» RECORDS SHOWN
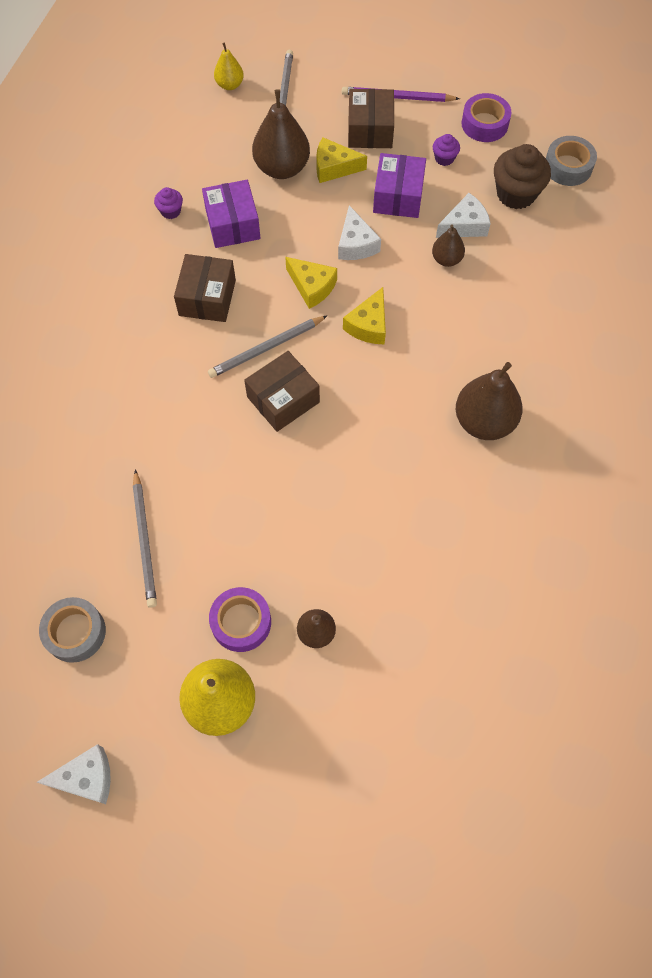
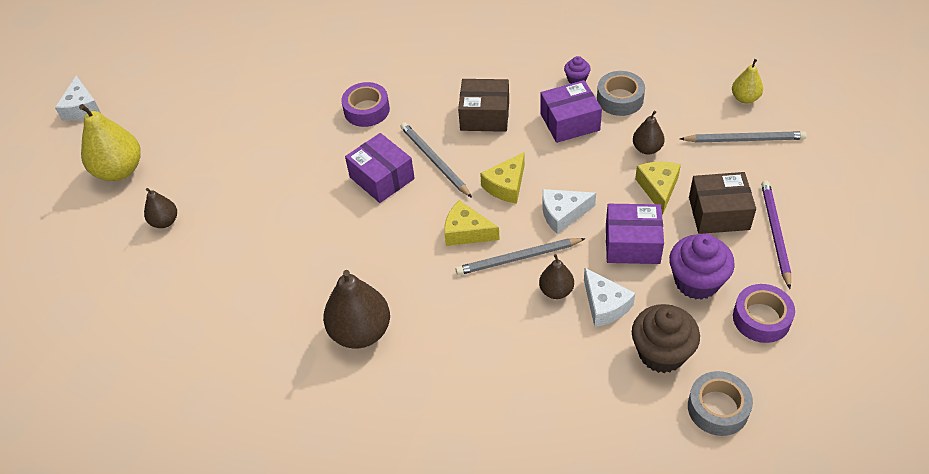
camera: 90 degrees right, 15 degrees down
(75, 632) = (186, 85): grey tape -> grey tape (620, 99)
(145, 541) = (254, 110): grey pencil -> grey pencil (518, 258)
(241, 622) = (180, 174): purple tape -> purple tape (366, 110)
(282, 168) = (647, 149): brown pear -> brown pear, size x0.54
(283, 399) = (382, 178): brown box -> purple box
(444, 158) = (696, 282): purple cupcake -> purple cupcake, size x2.00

» WHAT IS BEING ASKED
Retype the listing above exactly as it appears, omitting the pictures.

» RESULT OF THIS TASK
camera: 90 degrees right, 15 degrees down
(75, 632) = (186, 85): grey tape -> grey tape (620, 99)
(145, 541) = (254, 110): grey pencil -> grey pencil (518, 258)
(241, 622) = (180, 174): purple tape -> purple tape (366, 110)
(282, 168) = (647, 149): brown pear -> brown pear, size x0.54
(283, 399) = (382, 178): brown box -> purple box
(444, 158) = (696, 282): purple cupcake -> purple cupcake, size x2.00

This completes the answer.